> **Data for the task**
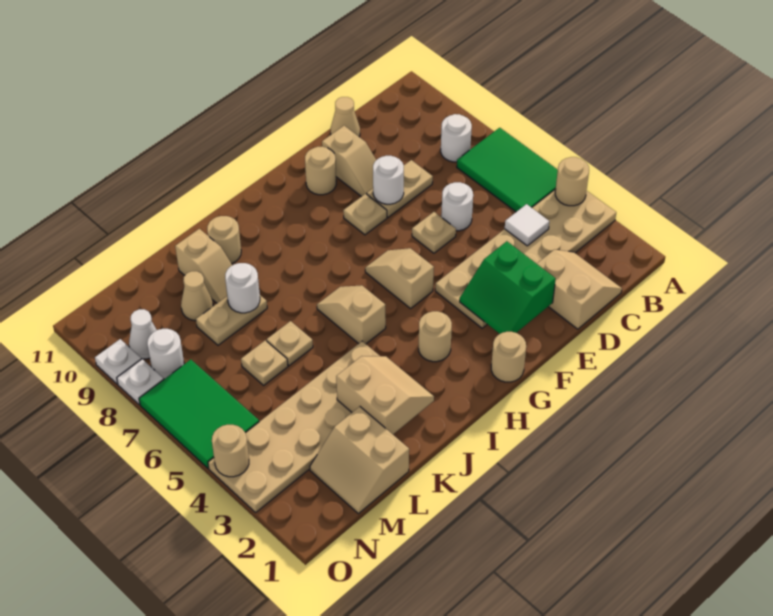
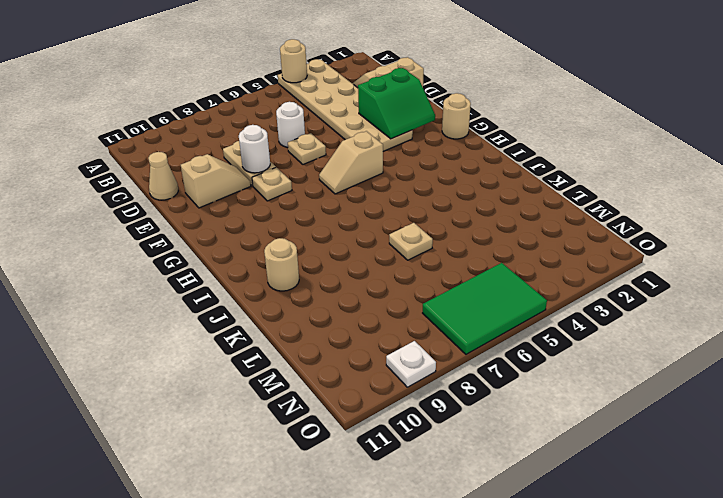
none -> green tile A5:B7 level 1
none -> white round brick B8 level 1
none -> tan round brick F10 level 1
none -> tan round brick H3 level 1

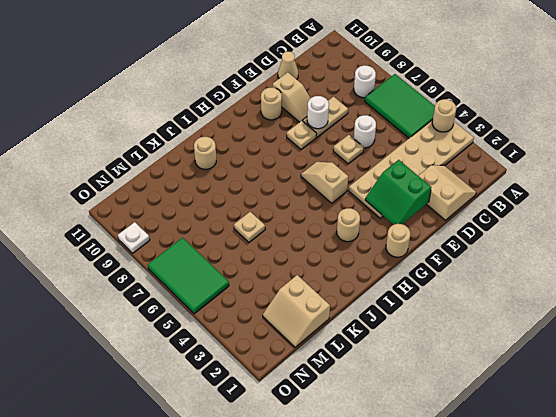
none -> tan slope I5:I6 level 1 top 5
none -> tan plate J3:O4 level 1
none -> tan plate K8:L8 level 1
none -> tan slope K9:K10 level 1 top 10

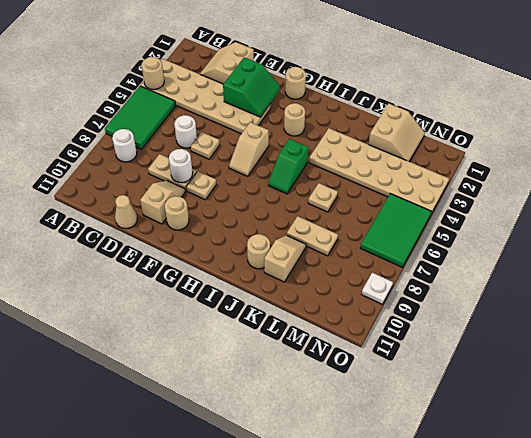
green slope I5:I6 level 1 top 5 -> tan slope I5:I6 level 1 top 5
none -> tan plate L6 level 1
none -> tan cone L9 level 1
none -> white round brick N8 level 1
none -> white cone N9 level 1

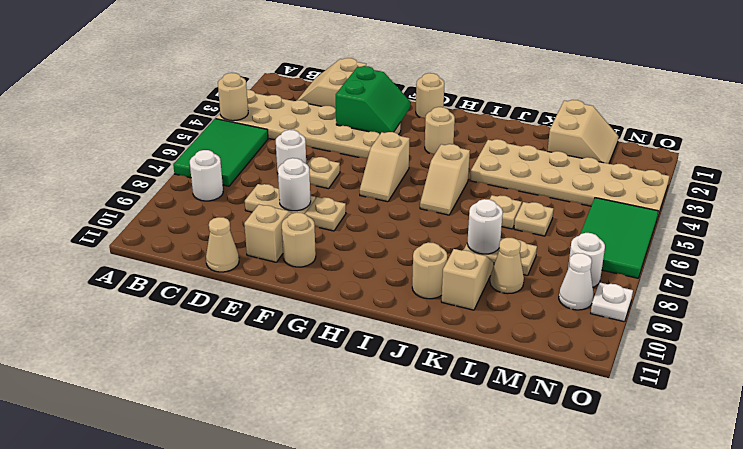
none -> white plate O8 level 1
none -> white tile C4 level 2
none -> tan slope J2:K3 level 2 top K
none -> tan round brick O4 level 2

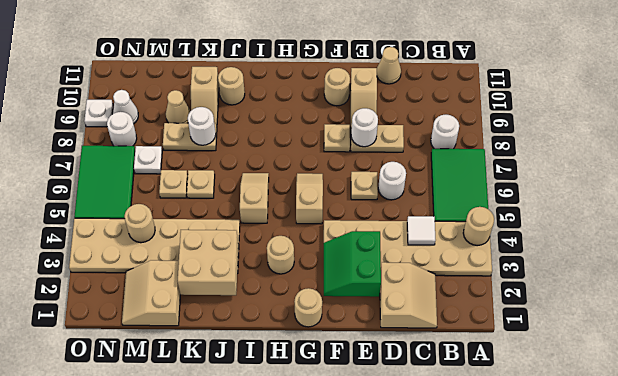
tan brick J2:K3 level 2 -> tan slope J2:K3 level 2 top K
tan round brick M4 level 2 -> tan round brick O4 level 2
white plate M7 level 1 -> white plate O8 level 1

> **Work order**
After removing the pictures, set down every record above exactly as it stands.

> **Answer box**
none -> green tile A5:B7 level 1
none -> white round brick B8 level 1
none -> tan round brick F10 level 1
none -> tan round brick H3 level 1

none -> tan slope I5:I6 level 1 top 5
none -> tan plate J3:O4 level 1
none -> tan plate K8:L8 level 1
none -> tan slope K9:K10 level 1 top 10

green slope I5:I6 level 1 top 5 -> tan slope I5:I6 level 1 top 5
none -> tan plate L6 level 1
none -> tan cone L9 level 1
none -> white round brick N8 level 1
none -> white cone N9 level 1

none -> white plate O8 level 1
none -> white tile C4 level 2
none -> tan slope J2:K3 level 2 top K
none -> tan round brick O4 level 2

tan brick J2:K3 level 2 -> tan slope J2:K3 level 2 top K
tan round brick M4 level 2 -> tan round brick O4 level 2
white plate M7 level 1 -> white plate O8 level 1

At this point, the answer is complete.